▸ Data to process:

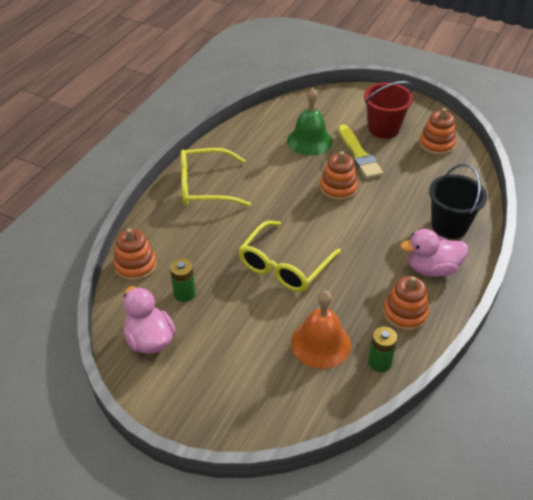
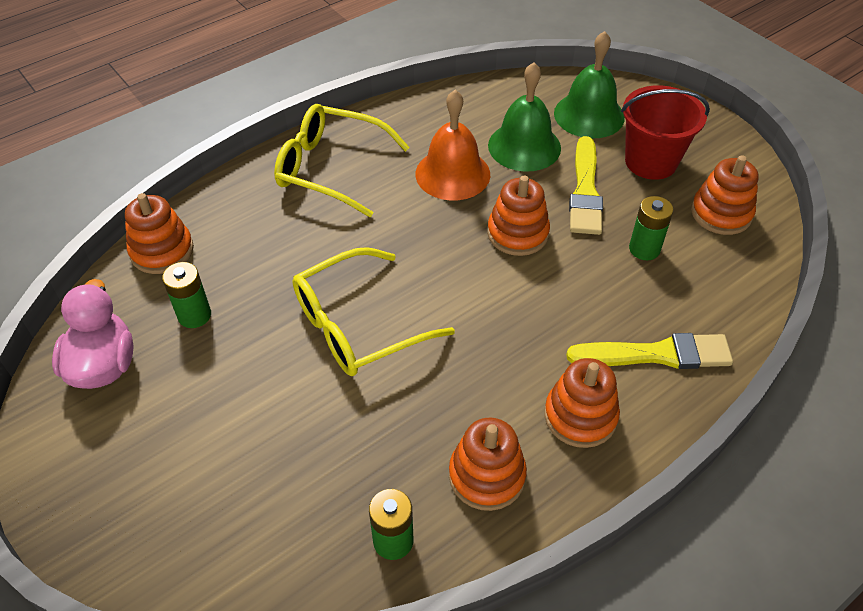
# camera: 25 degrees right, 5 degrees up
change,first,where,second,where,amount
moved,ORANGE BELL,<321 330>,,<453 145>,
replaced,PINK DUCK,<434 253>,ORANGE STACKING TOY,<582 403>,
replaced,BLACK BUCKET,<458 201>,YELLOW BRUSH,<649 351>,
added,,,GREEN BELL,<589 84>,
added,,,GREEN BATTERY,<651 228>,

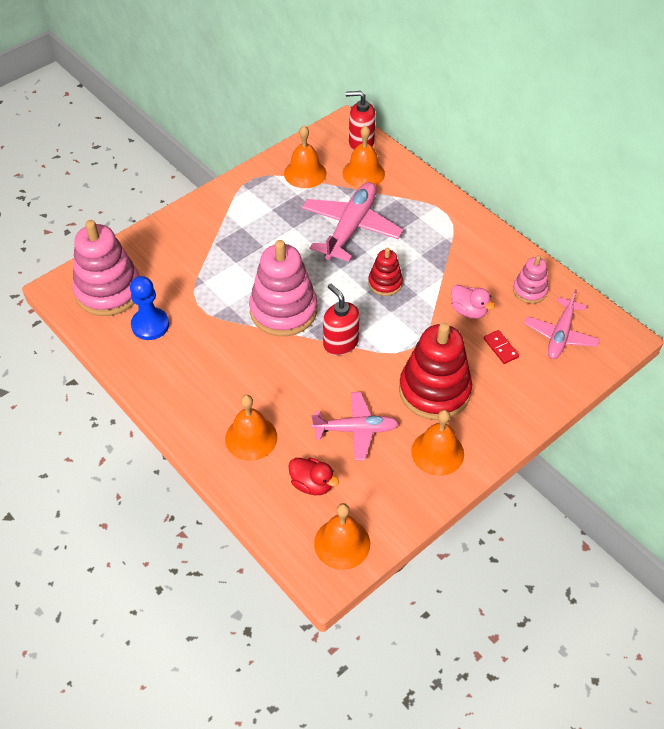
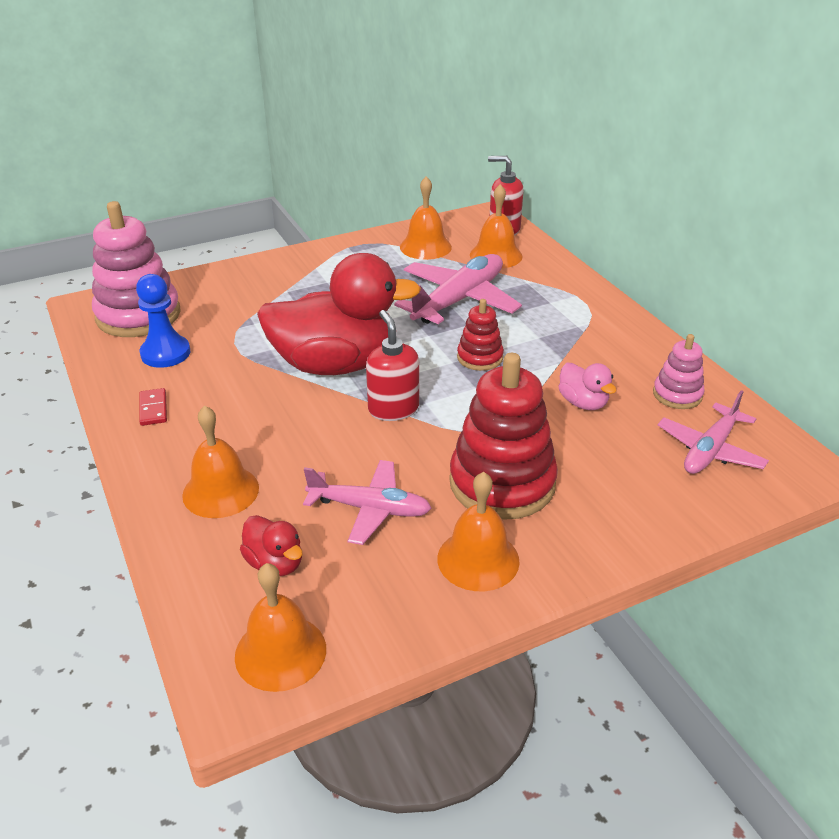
# camera: 15 degrees right, 15 degrees down
change,first,where,second,where,amount
replaced,PINK STACKING TOY,<283 288>,RED DUCK,<339 314>,
moved,RED DOMINO,<501 347>,,<153 407>,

▸ Brief: The answer must be the full listing above, copied exactly, with no pictures in it.

▸ Answer section:
# camera: 25 degrees right, 5 degrees up
change,first,where,second,where,amount
moved,ORANGE BELL,<321 330>,,<453 145>,
replaced,PINK DUCK,<434 253>,ORANGE STACKING TOY,<582 403>,
replaced,BLACK BUCKET,<458 201>,YELLOW BRUSH,<649 351>,
added,,,GREEN BELL,<589 84>,
added,,,GREEN BATTERY,<651 228>,

# camera: 15 degrees right, 15 degrees down
change,first,where,second,where,amount
replaced,PINK STACKING TOY,<283 288>,RED DUCK,<339 314>,
moved,RED DOMINO,<501 347>,,<153 407>,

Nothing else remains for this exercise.